== EXTRACTED INFORMATION ==
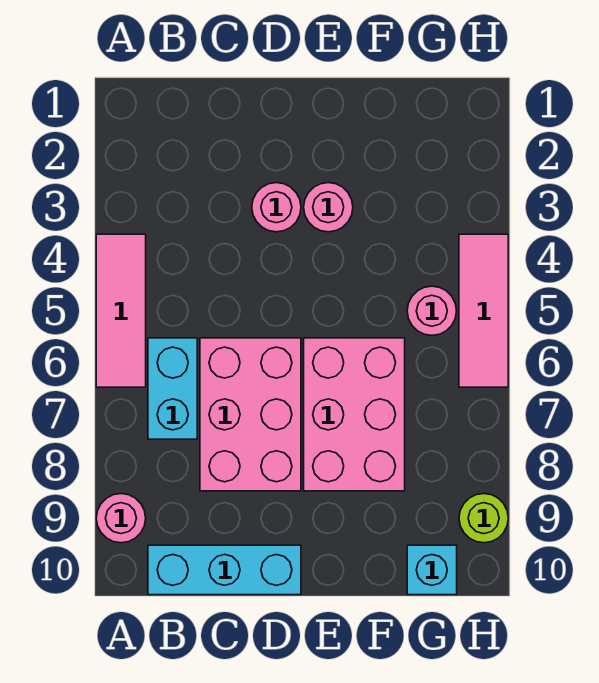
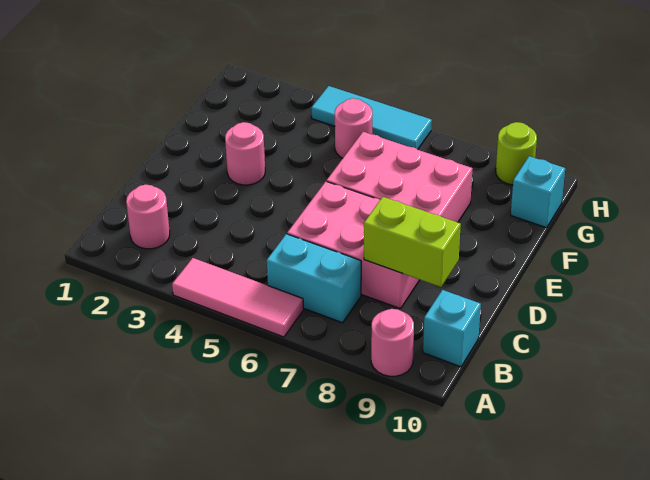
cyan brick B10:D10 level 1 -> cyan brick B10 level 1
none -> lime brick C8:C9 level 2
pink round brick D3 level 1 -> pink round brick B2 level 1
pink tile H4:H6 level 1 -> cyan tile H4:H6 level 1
===
== EXTRACTED INFORMATION ==
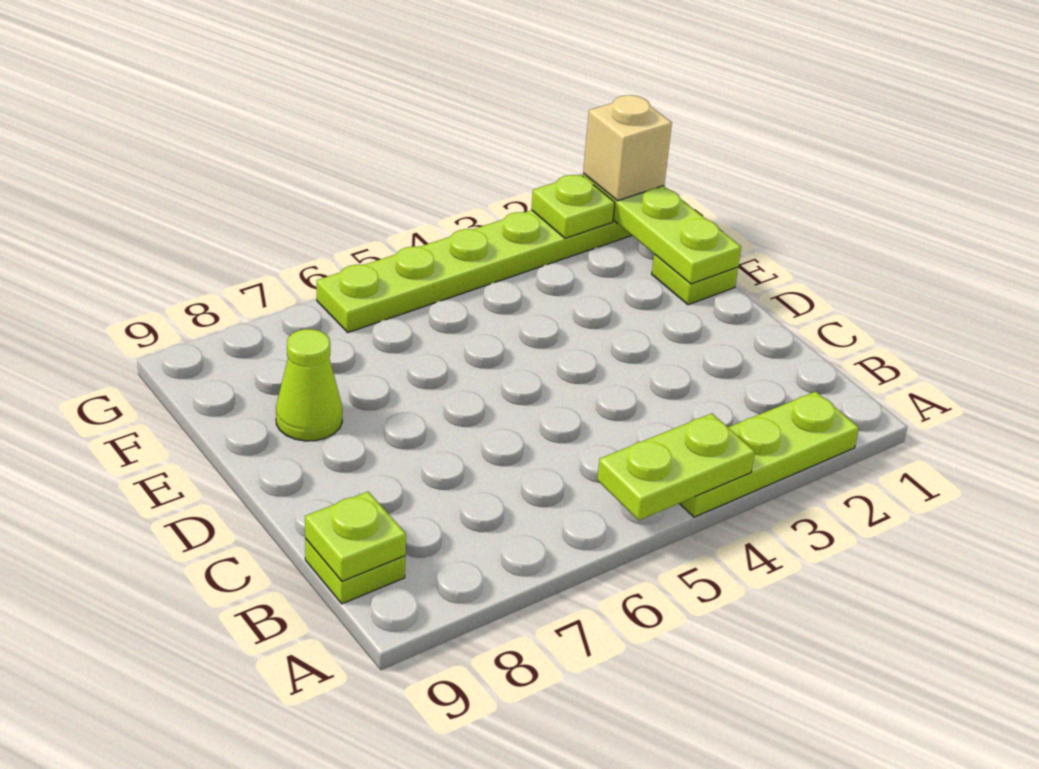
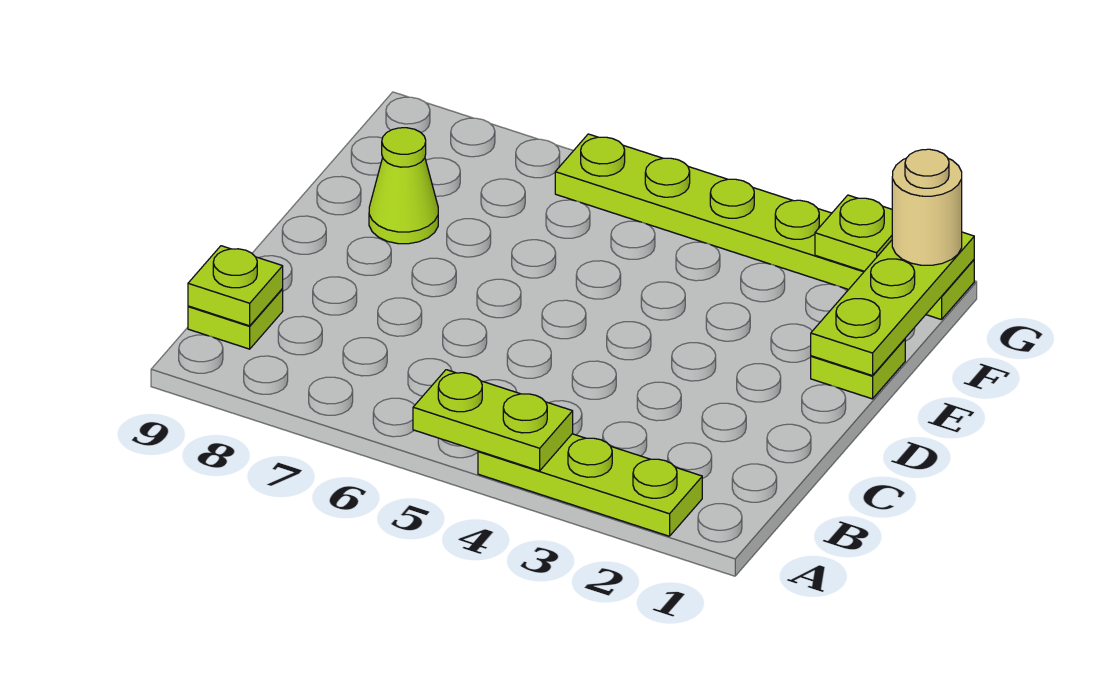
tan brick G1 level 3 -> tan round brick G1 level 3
===
* _ASSIGNED TASK_
Return only the stretch of the material above from the line holding "none -> lime brick C8:C9 level 2" through the line holding "pink tile H4:H6", copied exactly.

* _EXERCISE RESULT_
none -> lime brick C8:C9 level 2
pink round brick D3 level 1 -> pink round brick B2 level 1
pink tile H4:H6 level 1 -> cyan tile H4:H6 level 1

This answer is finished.